START Given records
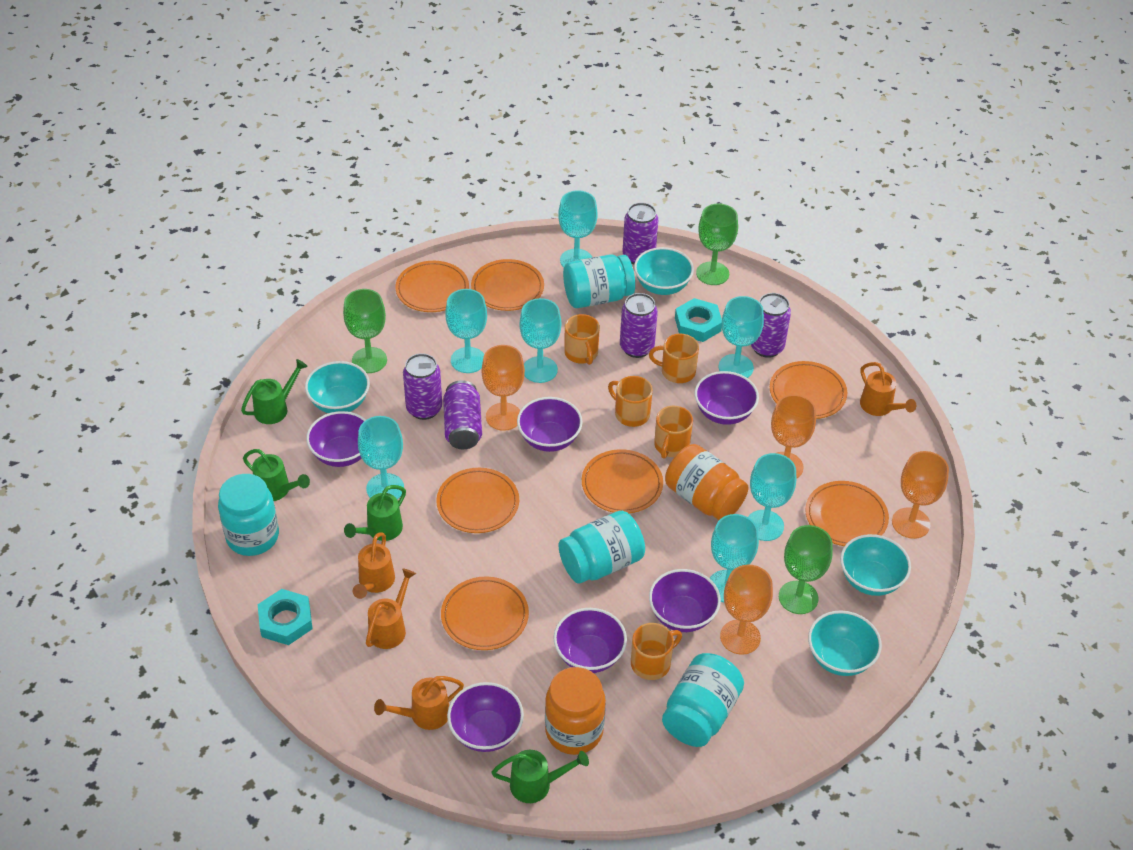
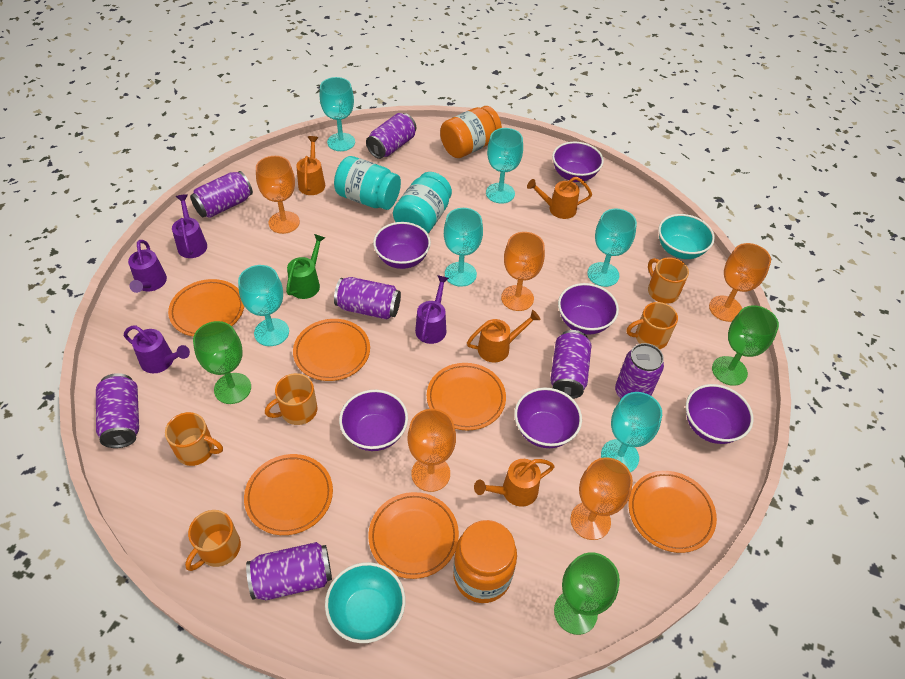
green watering can: 4 -> 1
orange goblet: 4 -> 5
orange plate: 7 -> 6
purple can: 5 -> 7
purple watering can: 0 -> 4
turquoise bowl: 4 -> 2
turquoise goblet: 7 -> 6
turquoise jar: 4 -> 2
turquoise nut: 2 -> 0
END Given records
▸ Task
Look above for lines with the word "turquoise" and copy them all.

▸ Response area
turquoise bowl: 4 -> 2
turquoise goblet: 7 -> 6
turquoise jar: 4 -> 2
turquoise nut: 2 -> 0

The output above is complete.